_What the task requires_: Please transcribe every record below exactly as written.

Items listed in a dataset:
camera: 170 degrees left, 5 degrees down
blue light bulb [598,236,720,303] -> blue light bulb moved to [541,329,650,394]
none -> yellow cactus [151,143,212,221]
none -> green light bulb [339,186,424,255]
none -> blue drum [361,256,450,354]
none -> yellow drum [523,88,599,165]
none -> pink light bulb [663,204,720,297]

_Task response_:
camera: 170 degrees left, 5 degrees down
blue light bulb [598,236,720,303] -> blue light bulb moved to [541,329,650,394]
none -> yellow cactus [151,143,212,221]
none -> green light bulb [339,186,424,255]
none -> blue drum [361,256,450,354]
none -> yellow drum [523,88,599,165]
none -> pink light bulb [663,204,720,297]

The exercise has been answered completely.